(Information supplied Opens)

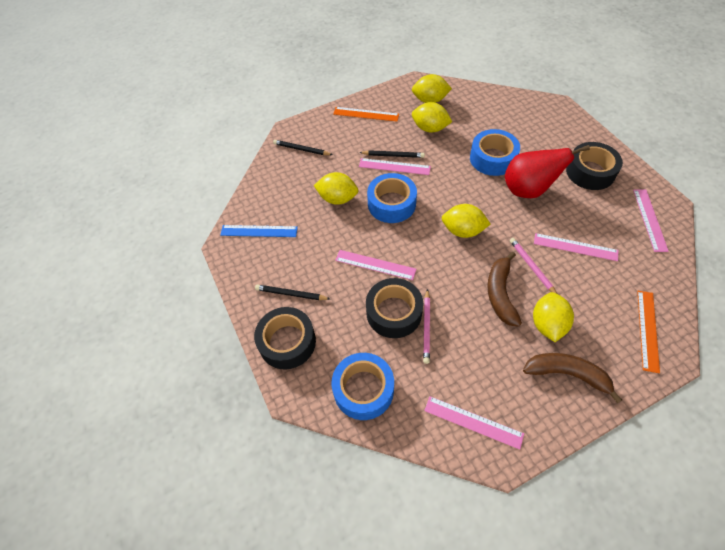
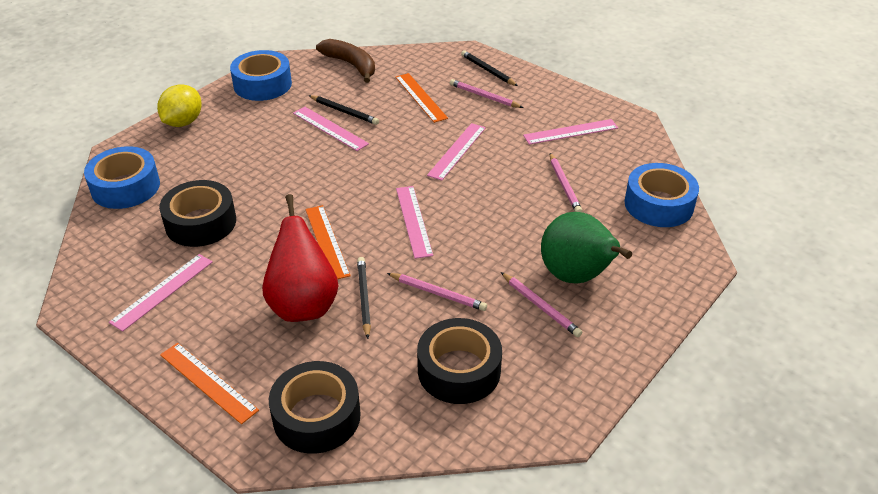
blue ruler: 1 -> 0
brown banana: 2 -> 1
green pear: 0 -> 1
orange ruler: 2 -> 3
pink pencil: 2 -> 4
yellow lemon: 5 -> 1

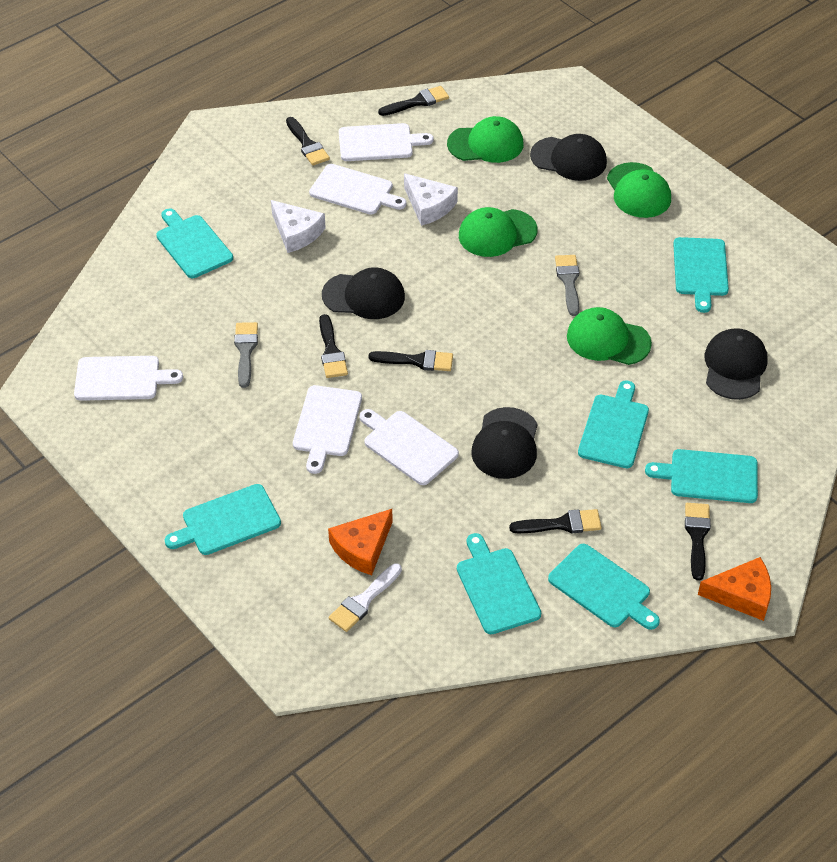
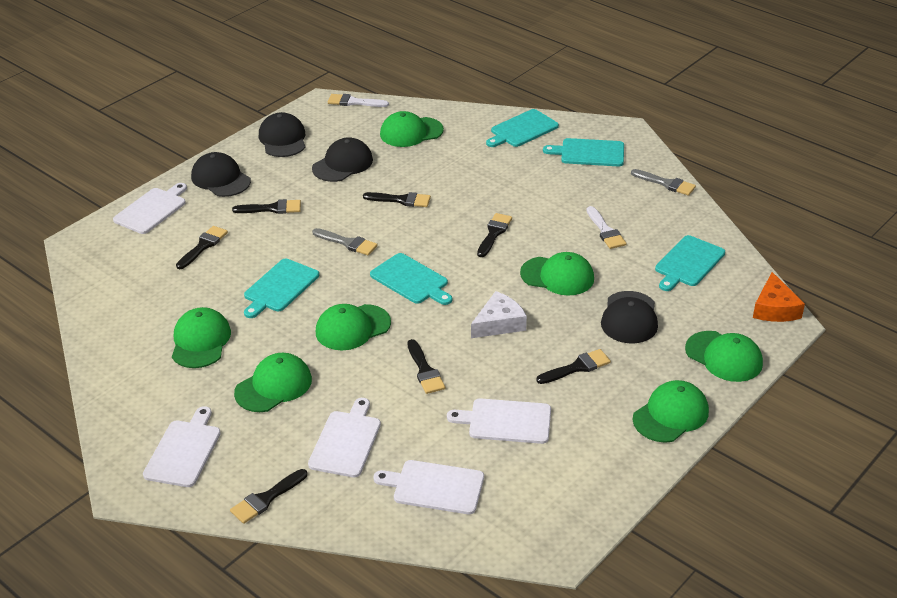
black brush: 6 -> 7
green cap: 4 -> 7
orange cheese: 2 -> 1
turquoise cutting board: 7 -> 5
white brush: 1 -> 2
white cheese: 2 -> 1

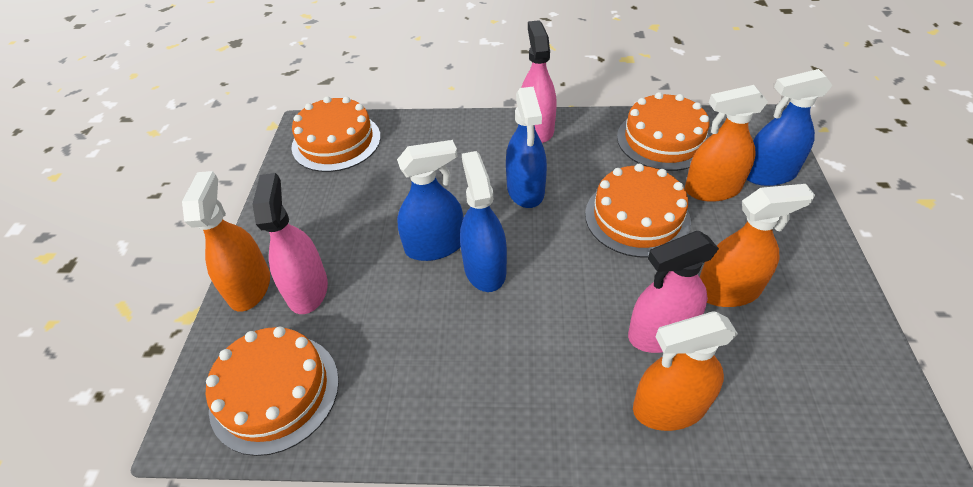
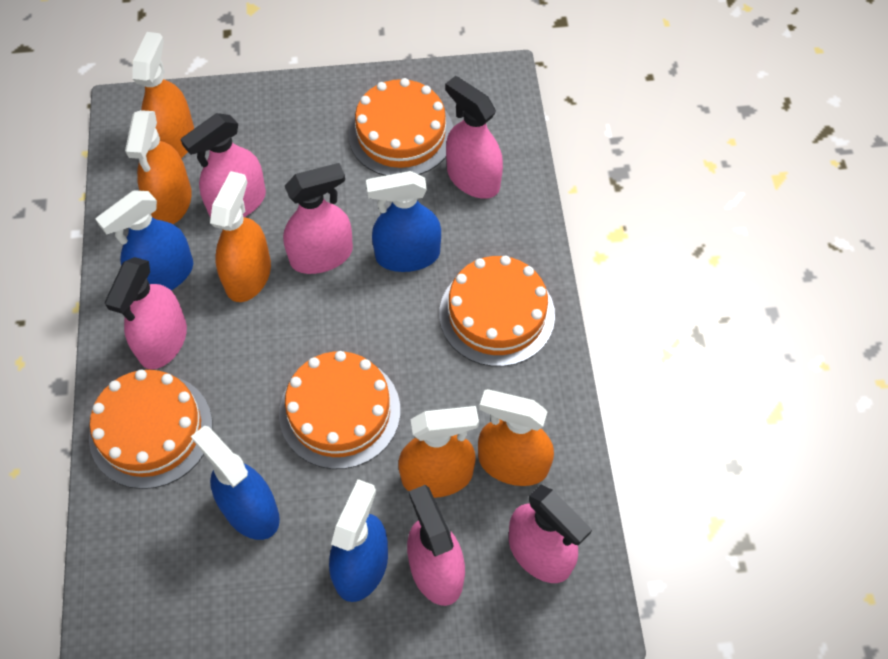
orange spray bottle: 4 -> 5
pink spray bottle: 3 -> 6

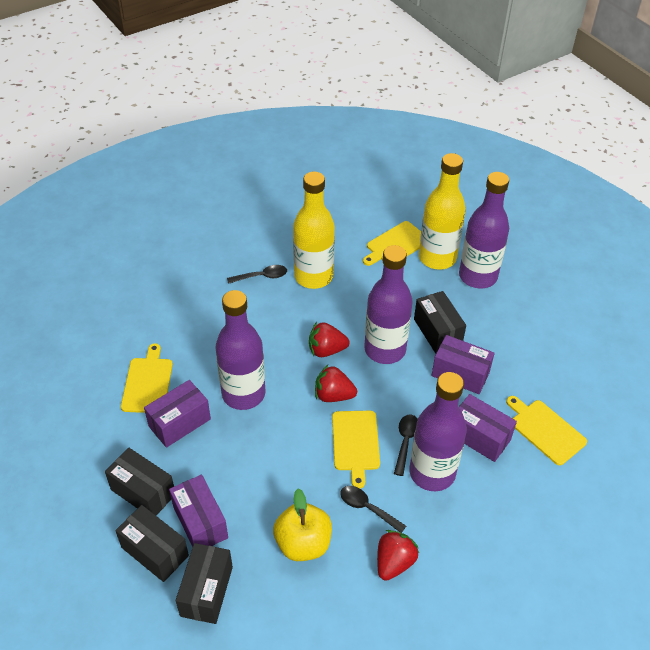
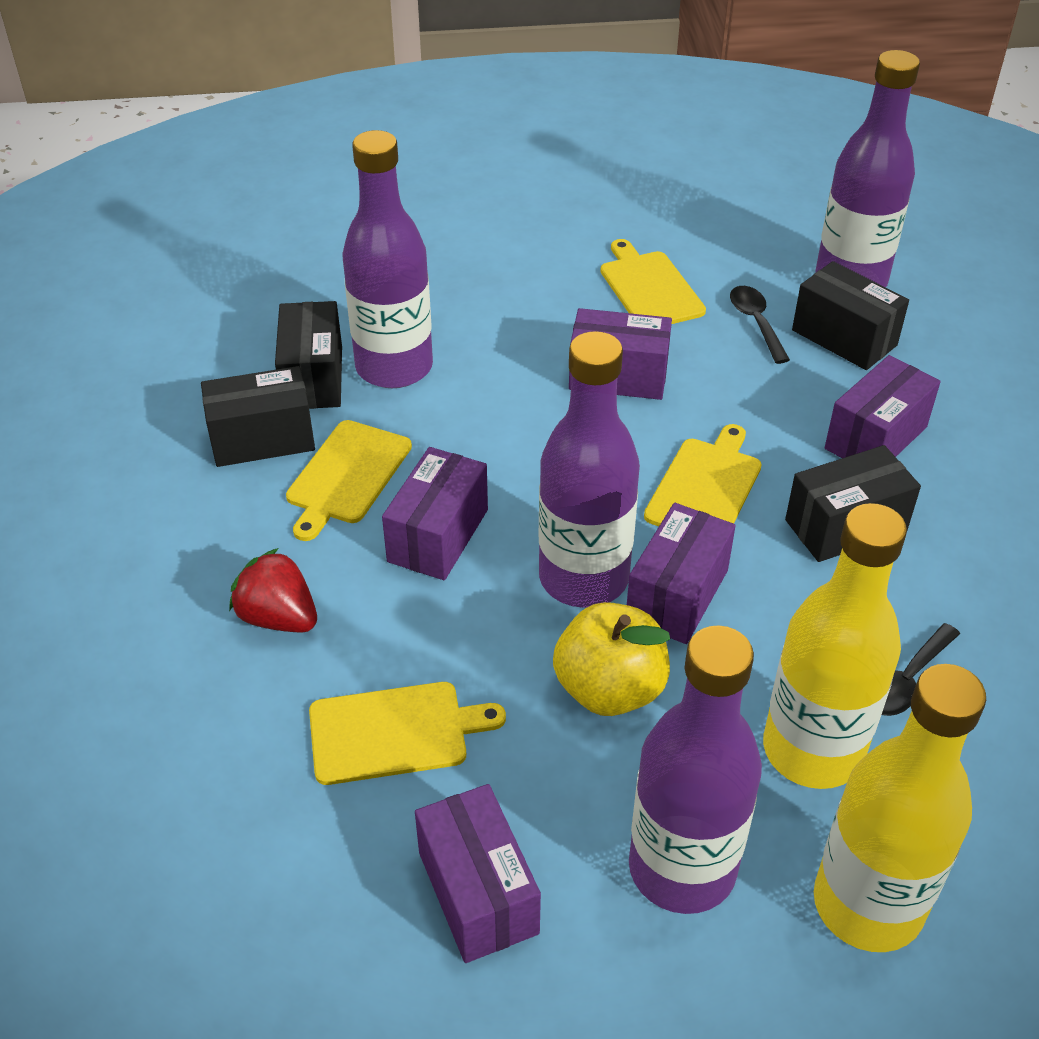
black spoon: 3 -> 2
purple box: 4 -> 5
red strawberry: 3 -> 1

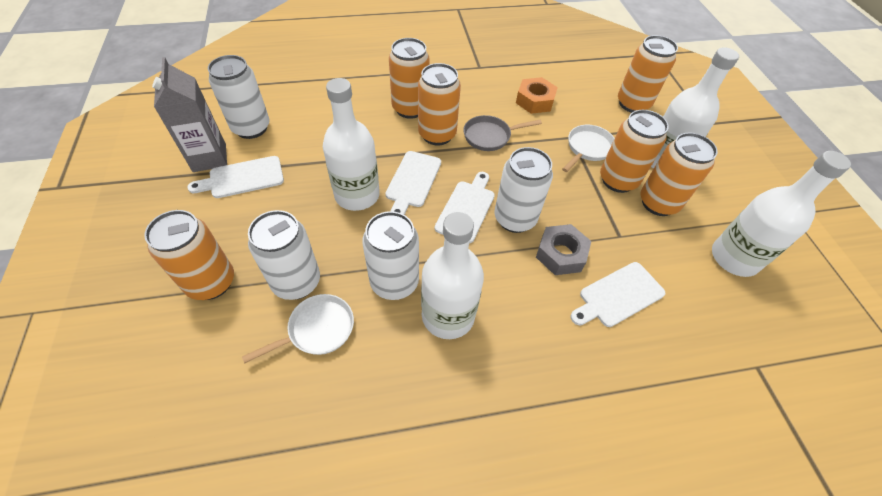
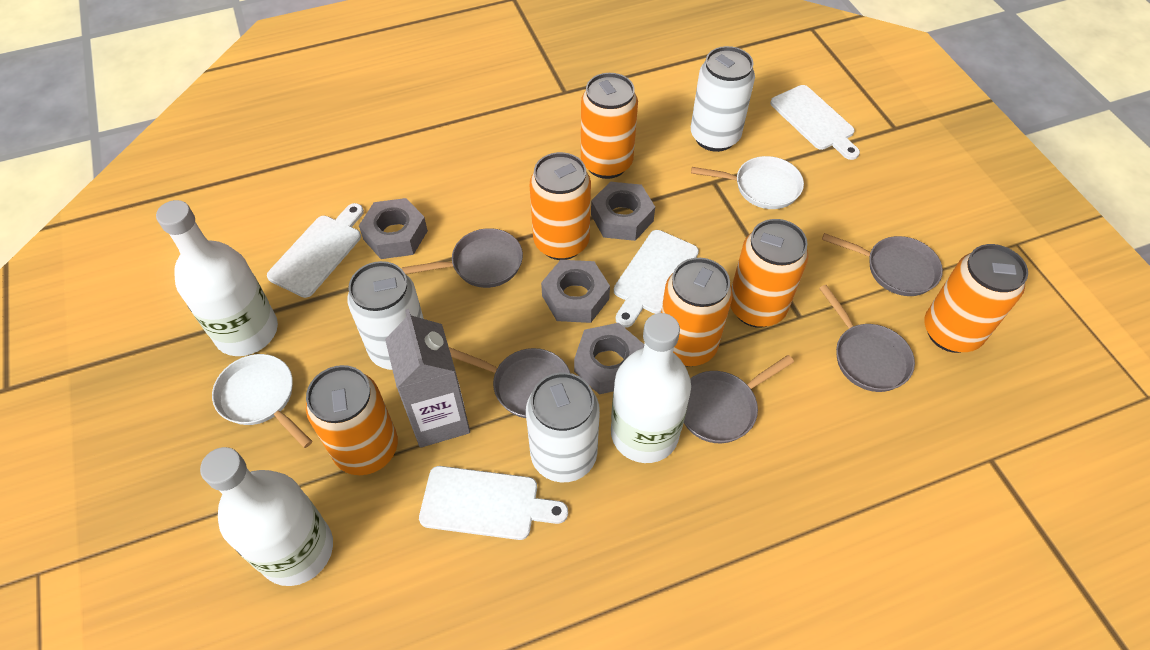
grey nut: 1 -> 4
grey pan: 1 -> 5
orange nut: 1 -> 0
white bottle: 4 -> 3
white can: 4 -> 3

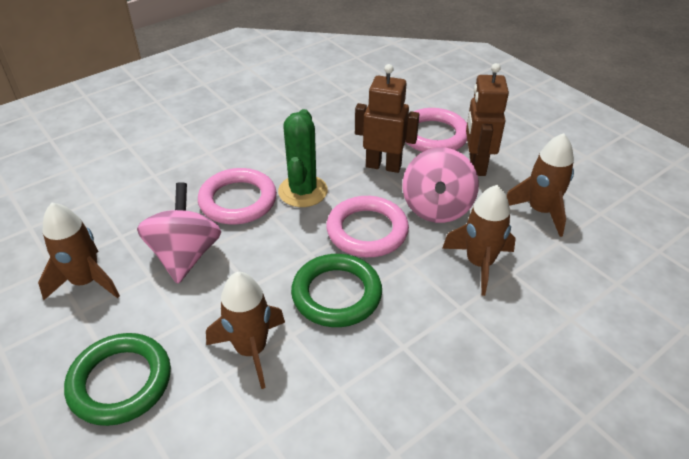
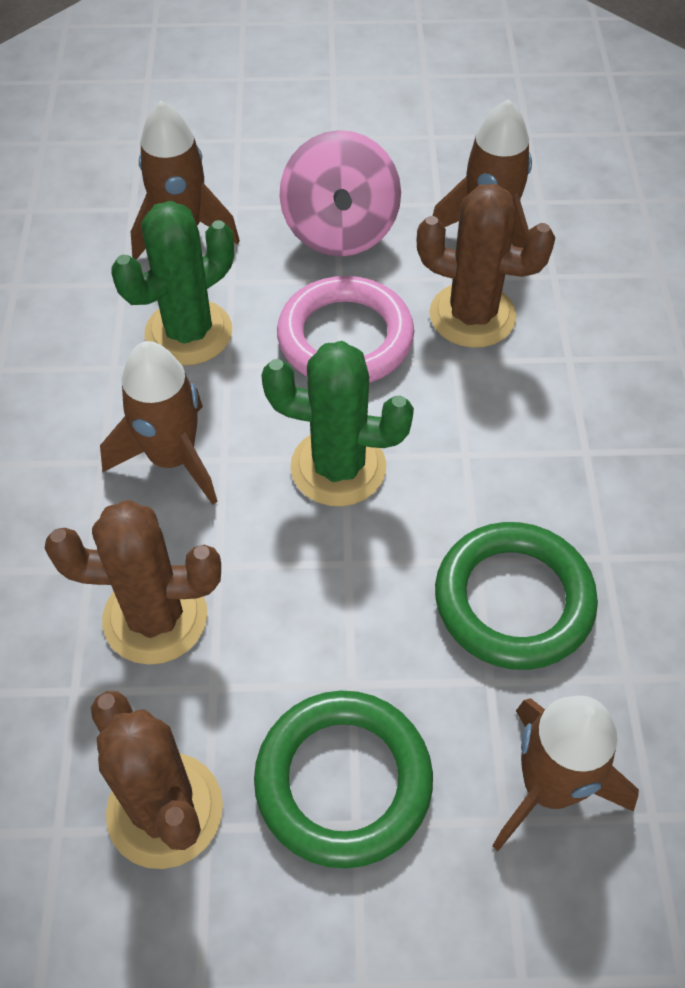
brown cactus: 0 -> 3
brown robot: 2 -> 0
green cactus: 1 -> 2
pink ring: 3 -> 1
pink spinning top: 2 -> 1

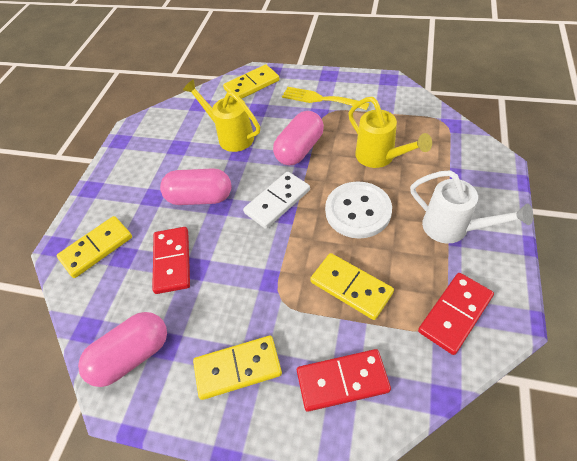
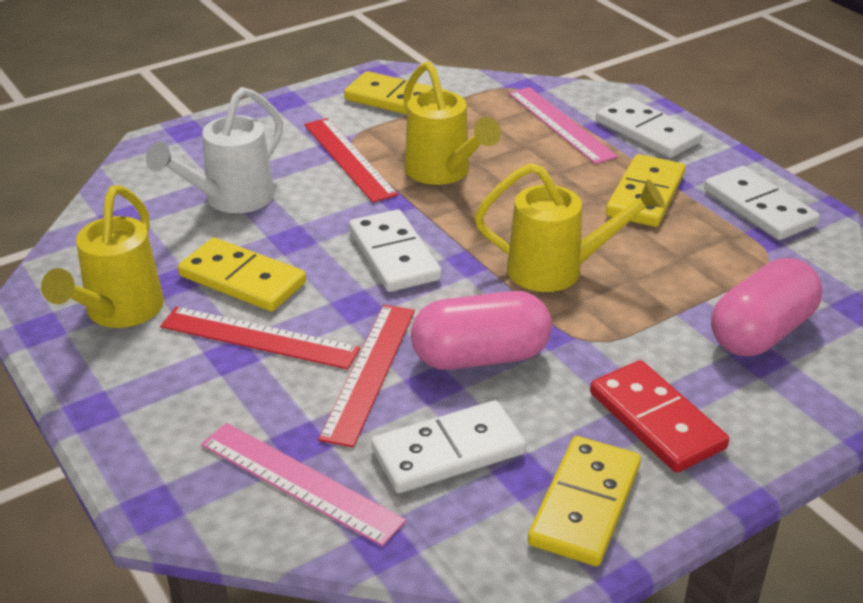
pink capsule: 3 -> 2
pink ruler: 0 -> 2
red domino: 3 -> 1
red ruler: 0 -> 3
white button: 1 -> 0
white domino: 1 -> 4
yellow fork: 1 -> 0
yellow watering can: 2 -> 3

(Information supplied Closes)

● **Exercise objective**:
The answer is the line holding "white domino: 1 -> 4" and all the lines after it through the end of the records, repeated exactly.

● **Exercise result**:
white domino: 1 -> 4
yellow fork: 1 -> 0
yellow watering can: 2 -> 3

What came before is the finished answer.